Segment Open

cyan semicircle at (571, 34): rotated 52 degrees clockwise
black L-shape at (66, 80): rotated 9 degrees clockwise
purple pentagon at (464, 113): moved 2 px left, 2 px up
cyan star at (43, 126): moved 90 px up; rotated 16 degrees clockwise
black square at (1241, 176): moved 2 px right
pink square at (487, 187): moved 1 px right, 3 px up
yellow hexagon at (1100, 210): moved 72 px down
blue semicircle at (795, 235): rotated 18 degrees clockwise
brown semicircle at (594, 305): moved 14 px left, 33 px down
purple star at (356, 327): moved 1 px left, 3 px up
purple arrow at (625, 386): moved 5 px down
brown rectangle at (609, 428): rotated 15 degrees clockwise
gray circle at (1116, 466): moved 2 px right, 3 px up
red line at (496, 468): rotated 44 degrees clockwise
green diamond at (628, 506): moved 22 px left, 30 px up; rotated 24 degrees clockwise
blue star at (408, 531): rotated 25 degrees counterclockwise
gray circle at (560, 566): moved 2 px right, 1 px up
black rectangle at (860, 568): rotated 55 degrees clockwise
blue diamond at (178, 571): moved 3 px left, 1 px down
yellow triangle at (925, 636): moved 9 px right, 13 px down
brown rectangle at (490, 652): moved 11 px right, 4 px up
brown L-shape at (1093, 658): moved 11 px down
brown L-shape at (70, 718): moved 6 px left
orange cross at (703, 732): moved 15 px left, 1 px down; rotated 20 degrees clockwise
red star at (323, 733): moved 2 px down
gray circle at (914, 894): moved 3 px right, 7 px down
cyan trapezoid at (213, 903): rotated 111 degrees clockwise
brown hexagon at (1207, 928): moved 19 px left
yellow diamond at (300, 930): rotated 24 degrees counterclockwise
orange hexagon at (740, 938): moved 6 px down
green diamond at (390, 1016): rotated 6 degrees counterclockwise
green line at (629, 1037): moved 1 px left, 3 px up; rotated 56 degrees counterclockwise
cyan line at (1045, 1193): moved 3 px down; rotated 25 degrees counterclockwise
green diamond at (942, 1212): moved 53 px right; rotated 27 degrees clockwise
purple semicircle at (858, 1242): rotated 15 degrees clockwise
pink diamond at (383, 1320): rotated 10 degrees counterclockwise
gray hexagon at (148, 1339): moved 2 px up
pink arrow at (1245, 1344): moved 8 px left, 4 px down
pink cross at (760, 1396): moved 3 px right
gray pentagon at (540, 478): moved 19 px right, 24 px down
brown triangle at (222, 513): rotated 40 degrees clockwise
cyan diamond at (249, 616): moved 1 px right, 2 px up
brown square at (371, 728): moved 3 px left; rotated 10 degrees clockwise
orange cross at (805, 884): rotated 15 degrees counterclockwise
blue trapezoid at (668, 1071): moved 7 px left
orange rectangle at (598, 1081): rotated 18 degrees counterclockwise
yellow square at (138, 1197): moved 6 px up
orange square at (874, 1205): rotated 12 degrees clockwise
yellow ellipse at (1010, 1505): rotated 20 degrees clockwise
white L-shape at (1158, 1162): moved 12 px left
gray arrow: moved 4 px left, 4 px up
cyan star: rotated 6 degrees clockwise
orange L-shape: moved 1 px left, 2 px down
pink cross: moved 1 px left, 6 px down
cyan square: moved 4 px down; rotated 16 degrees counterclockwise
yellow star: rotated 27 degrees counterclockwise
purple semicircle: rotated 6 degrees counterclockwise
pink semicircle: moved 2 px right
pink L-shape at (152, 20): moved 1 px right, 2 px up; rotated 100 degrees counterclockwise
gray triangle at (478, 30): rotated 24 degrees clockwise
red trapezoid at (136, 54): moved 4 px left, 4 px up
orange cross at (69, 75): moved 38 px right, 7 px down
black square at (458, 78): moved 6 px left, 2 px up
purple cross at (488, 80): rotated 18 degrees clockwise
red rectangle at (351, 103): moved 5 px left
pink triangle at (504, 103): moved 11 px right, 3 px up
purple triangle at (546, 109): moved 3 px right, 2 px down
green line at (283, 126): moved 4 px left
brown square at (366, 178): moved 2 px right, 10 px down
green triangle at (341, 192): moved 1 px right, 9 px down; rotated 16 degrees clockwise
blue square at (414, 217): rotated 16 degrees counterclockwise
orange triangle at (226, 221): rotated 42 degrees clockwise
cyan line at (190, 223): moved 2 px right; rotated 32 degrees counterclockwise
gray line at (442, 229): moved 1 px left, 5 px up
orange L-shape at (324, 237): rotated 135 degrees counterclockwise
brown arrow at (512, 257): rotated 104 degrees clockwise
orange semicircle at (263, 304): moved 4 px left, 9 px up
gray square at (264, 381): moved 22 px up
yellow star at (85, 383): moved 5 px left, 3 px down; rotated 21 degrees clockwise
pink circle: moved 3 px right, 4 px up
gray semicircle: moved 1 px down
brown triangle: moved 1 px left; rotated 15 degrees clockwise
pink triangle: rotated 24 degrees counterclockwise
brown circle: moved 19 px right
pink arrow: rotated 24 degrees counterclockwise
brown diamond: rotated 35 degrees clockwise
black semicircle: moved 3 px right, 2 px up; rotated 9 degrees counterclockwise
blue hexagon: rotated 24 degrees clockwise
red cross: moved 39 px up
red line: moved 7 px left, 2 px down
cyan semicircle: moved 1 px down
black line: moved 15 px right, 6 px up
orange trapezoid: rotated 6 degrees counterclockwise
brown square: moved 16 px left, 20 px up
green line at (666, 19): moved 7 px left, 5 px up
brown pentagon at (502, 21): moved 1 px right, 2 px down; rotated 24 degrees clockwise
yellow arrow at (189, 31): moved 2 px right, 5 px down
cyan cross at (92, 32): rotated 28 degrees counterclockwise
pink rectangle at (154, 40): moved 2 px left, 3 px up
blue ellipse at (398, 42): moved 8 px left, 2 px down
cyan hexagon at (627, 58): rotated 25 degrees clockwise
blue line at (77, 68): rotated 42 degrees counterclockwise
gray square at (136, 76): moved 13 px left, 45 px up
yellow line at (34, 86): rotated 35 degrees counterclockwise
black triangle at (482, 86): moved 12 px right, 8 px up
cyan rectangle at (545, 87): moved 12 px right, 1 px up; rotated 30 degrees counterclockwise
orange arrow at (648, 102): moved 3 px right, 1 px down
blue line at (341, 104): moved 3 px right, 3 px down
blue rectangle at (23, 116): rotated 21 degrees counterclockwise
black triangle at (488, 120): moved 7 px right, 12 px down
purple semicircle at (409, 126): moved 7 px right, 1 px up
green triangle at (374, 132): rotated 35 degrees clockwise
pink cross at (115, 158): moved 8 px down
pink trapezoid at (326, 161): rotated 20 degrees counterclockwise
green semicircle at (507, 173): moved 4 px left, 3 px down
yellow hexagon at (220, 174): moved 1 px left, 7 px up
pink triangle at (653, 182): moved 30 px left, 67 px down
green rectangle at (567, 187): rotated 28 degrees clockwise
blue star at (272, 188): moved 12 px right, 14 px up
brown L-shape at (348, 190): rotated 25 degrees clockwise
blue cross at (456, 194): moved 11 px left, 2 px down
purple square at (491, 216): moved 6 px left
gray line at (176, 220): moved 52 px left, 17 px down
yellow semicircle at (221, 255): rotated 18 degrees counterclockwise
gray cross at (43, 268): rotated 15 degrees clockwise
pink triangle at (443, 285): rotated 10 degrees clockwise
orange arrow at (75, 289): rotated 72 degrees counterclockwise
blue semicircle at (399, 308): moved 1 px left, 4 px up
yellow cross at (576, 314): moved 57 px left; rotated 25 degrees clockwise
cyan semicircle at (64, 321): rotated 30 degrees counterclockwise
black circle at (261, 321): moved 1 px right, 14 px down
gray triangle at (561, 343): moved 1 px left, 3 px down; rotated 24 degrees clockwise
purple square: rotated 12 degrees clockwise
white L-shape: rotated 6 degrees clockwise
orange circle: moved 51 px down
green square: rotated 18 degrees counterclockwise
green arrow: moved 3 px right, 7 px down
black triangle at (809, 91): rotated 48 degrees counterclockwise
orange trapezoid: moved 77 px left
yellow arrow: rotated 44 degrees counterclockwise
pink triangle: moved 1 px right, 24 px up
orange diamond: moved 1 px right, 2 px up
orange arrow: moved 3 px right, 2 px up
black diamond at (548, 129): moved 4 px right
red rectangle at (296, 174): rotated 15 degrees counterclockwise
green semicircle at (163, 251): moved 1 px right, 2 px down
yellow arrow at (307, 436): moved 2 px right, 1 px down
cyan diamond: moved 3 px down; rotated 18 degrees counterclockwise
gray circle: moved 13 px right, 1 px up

Segment Closed

_Task goal_
Each line in the data that holds the string "rectangle" needs to be copied.

_Your solution_
brown rectangle at (609, 428): rotated 15 degrees clockwise
black rectangle at (860, 568): rotated 55 degrees clockwise
brown rectangle at (490, 652): moved 11 px right, 4 px up
orange rectangle at (598, 1081): rotated 18 degrees counterclockwise
red rectangle at (351, 103): moved 5 px left
pink rectangle at (154, 40): moved 2 px left, 3 px up
cyan rectangle at (545, 87): moved 12 px right, 1 px up; rotated 30 degrees counterclockwise
blue rectangle at (23, 116): rotated 21 degrees counterclockwise
green rectangle at (567, 187): rotated 28 degrees clockwise
red rectangle at (296, 174): rotated 15 degrees counterclockwise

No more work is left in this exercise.